▶ **YOUR ASSIGNMENT**
The required answer is an exact copy of the records below, without pictures.

▶ **Object change listings**
----
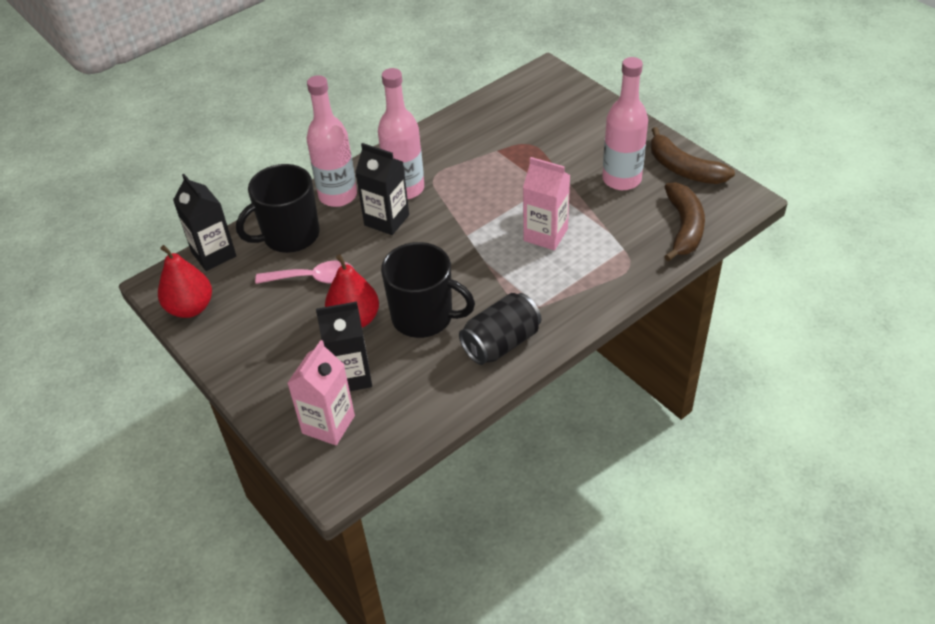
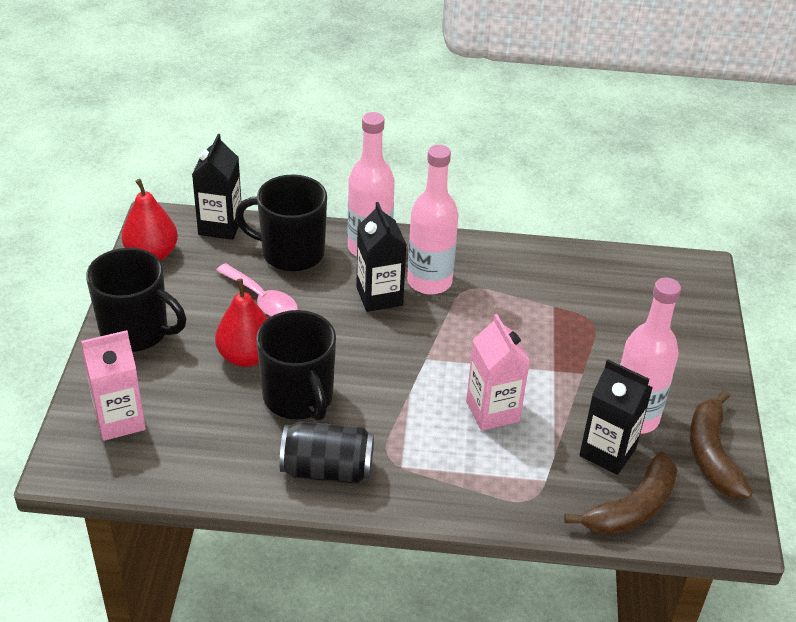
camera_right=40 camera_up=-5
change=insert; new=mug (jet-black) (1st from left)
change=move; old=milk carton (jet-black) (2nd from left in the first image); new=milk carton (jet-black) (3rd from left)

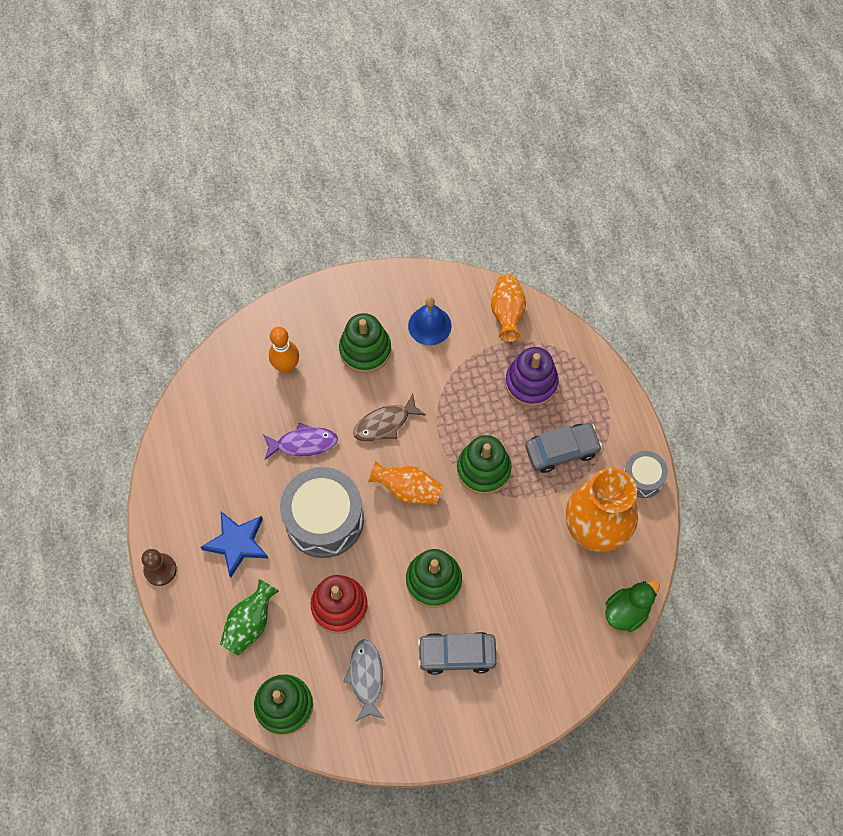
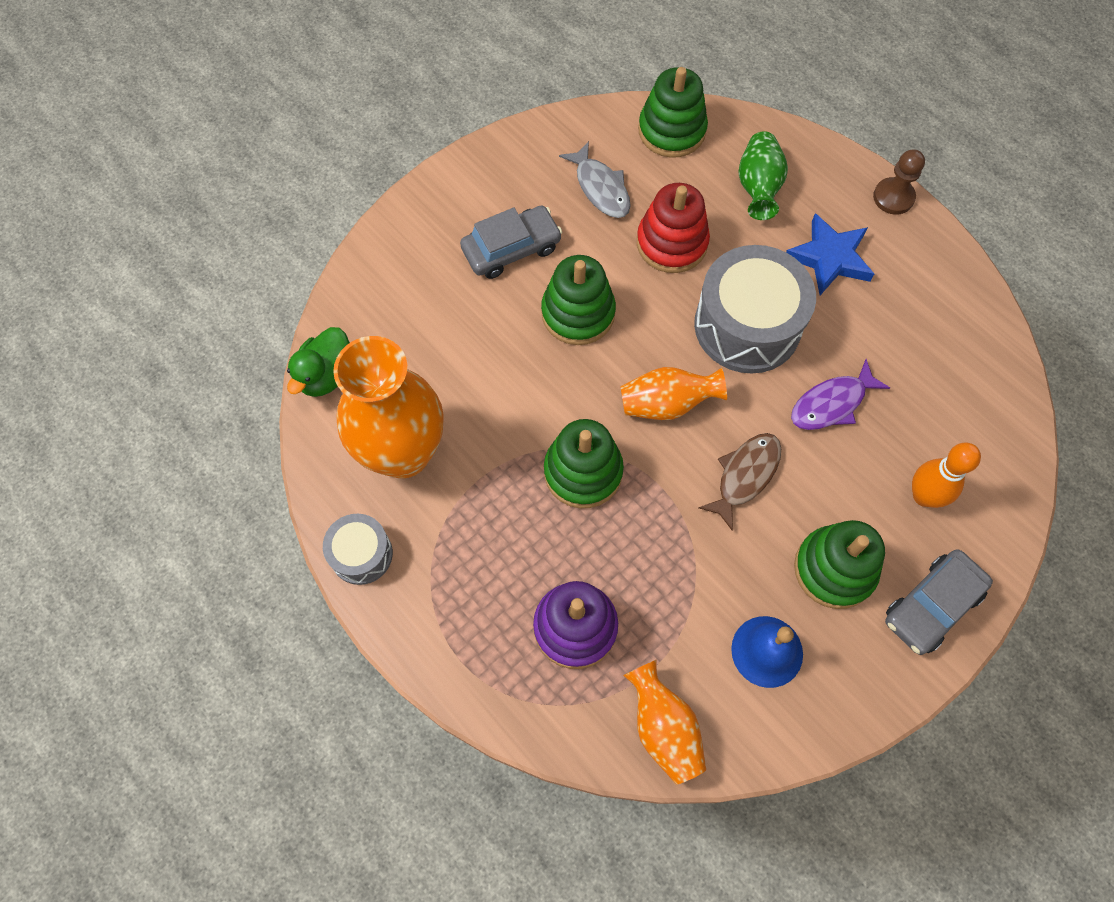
camera_right=155 camera_up=0
change=move; old=automobile (gray) (2nd from left)

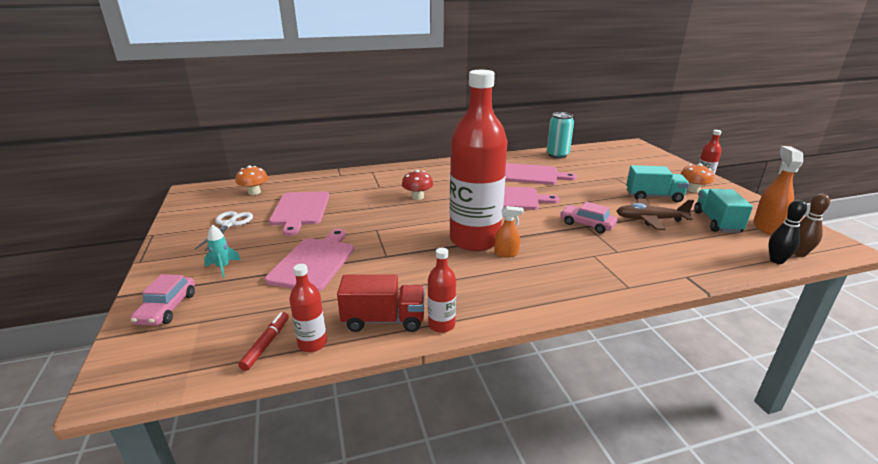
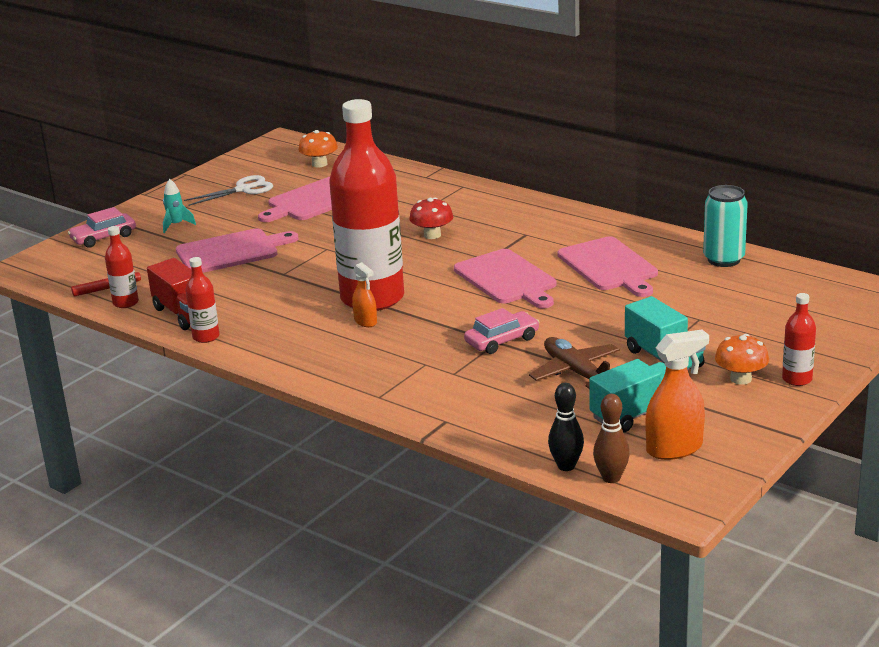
camera_right=55 camera_up=0
change=rotate; old=automobile (rosy) (2nd from left); degrees=60

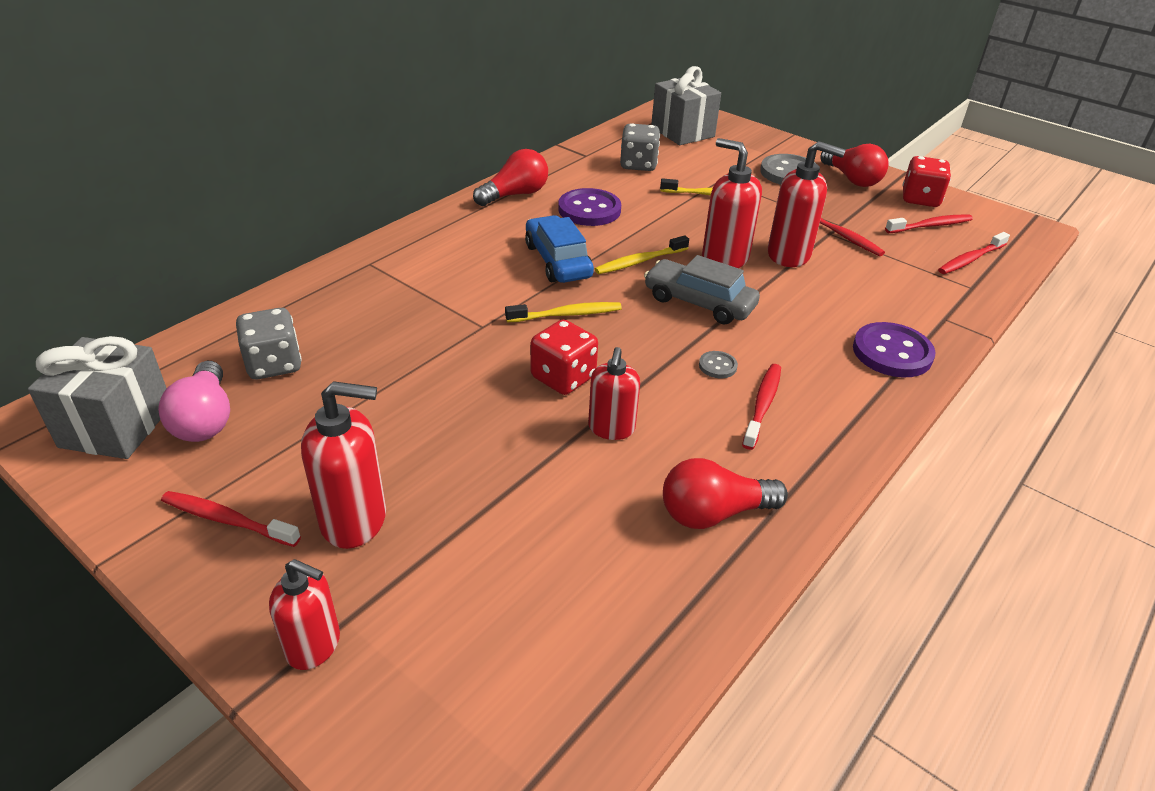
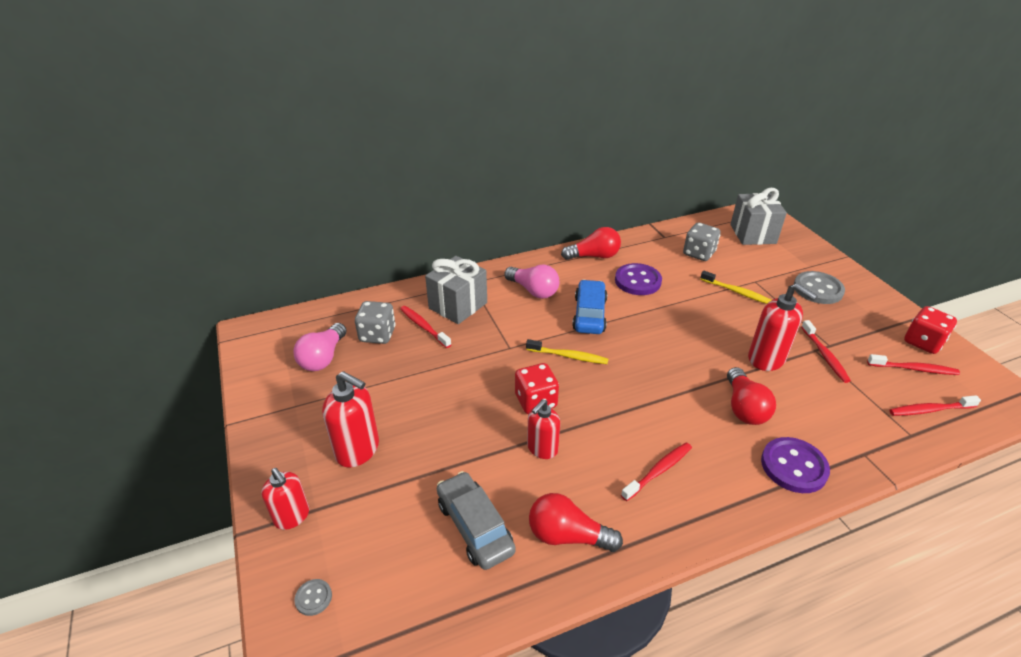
camera_right=30 camera_up=0
change=delete; old=tooth brush (bright yellow) (2nd from left)
change=delete; old=soap pump (scarlet) (4th from left)
change=insert; new=lightbulb (rosy) (2nd from left)
change=move; old=wrapped gift (gray) (1st from left)
change=move; old=tooth brush (scarlet) (1st from left)
change=move; old=automobile (gray)
change=move; old=sewing button (gray) (1st from left)
change=move; old=lightbulb (scarlet) (3rd from left)

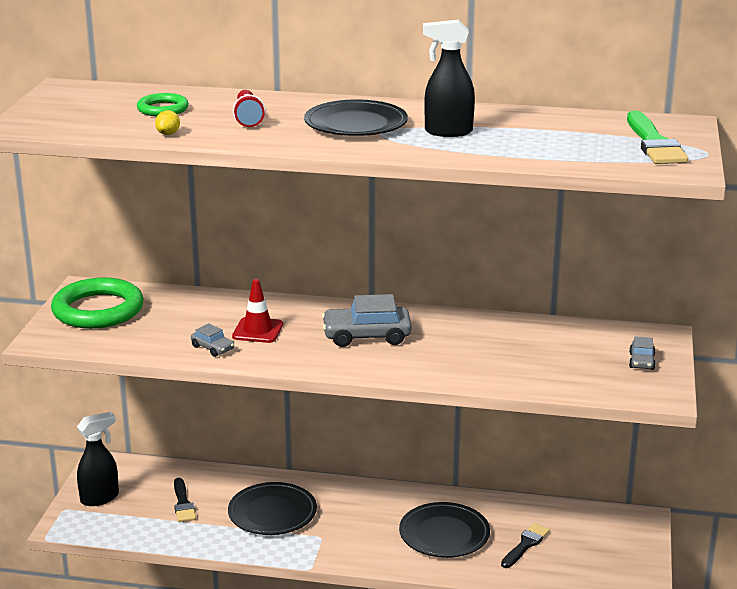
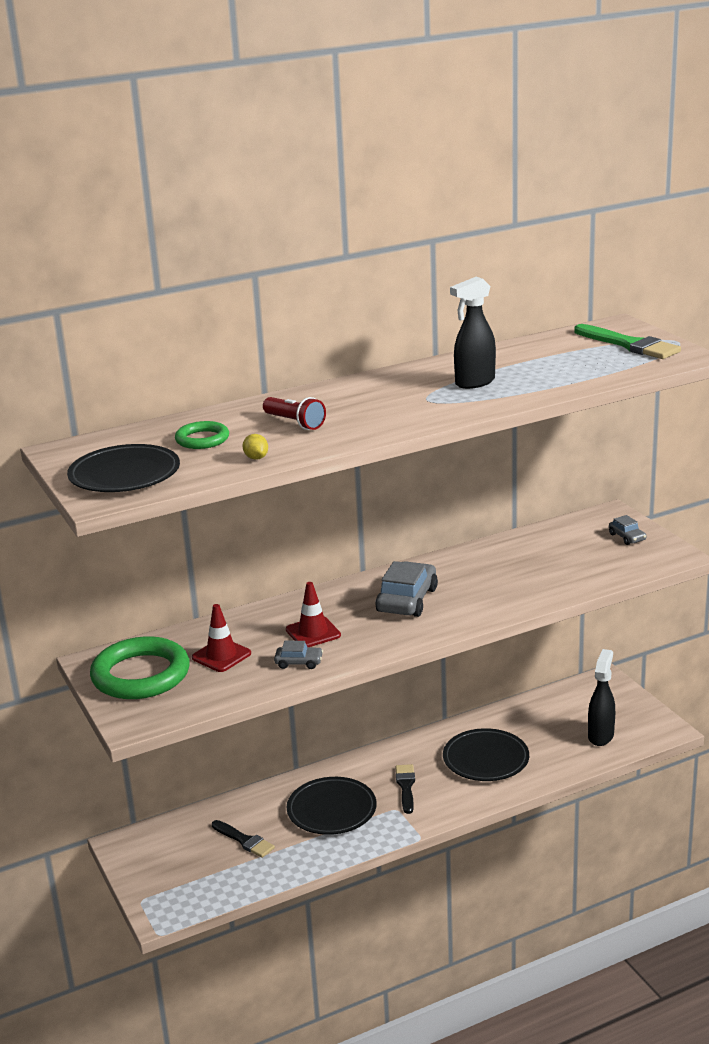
camera_right=-35 camera_up=0
change=insert; new=road cone (scarlet) (1st from left)
change=move; old=spray bottle (jet-black) (1st from left in the first image); new=spray bottle (jet-black) (2nd from left)
change=move; old=dinner plate (jet-black) (2nd from left in the first image); new=dinner plate (jet-black) (1st from left)
change=move; old=paint brush (jet-black) (2nd from left)
change=rotate; old=automobile (gray) (2nd from left); degrees=150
----
▶ **EXPECTED ANSWER**
camera_right=40 camera_up=-5
change=insert; new=mug (jet-black) (1st from left)
change=move; old=milk carton (jet-black) (2nd from left in the first image); new=milk carton (jet-black) (3rd from left)

camera_right=155 camera_up=0
change=move; old=automobile (gray) (2nd from left)

camera_right=55 camera_up=0
change=rotate; old=automobile (rosy) (2nd from left); degrees=60

camera_right=30 camera_up=0
change=delete; old=tooth brush (bright yellow) (2nd from left)
change=delete; old=soap pump (scarlet) (4th from left)
change=insert; new=lightbulb (rosy) (2nd from left)
change=move; old=wrapped gift (gray) (1st from left)
change=move; old=tooth brush (scarlet) (1st from left)
change=move; old=automobile (gray)
change=move; old=sewing button (gray) (1st from left)
change=move; old=lightbulb (scarlet) (3rd from left)

camera_right=-35 camera_up=0
change=insert; new=road cone (scarlet) (1st from left)
change=move; old=spray bottle (jet-black) (1st from left in the first image); new=spray bottle (jet-black) (2nd from left)
change=move; old=dinner plate (jet-black) (2nd from left in the first image); new=dinner plate (jet-black) (1st from left)
change=move; old=paint brush (jet-black) (2nd from left)
change=rotate; old=automobile (gray) (2nd from left); degrees=150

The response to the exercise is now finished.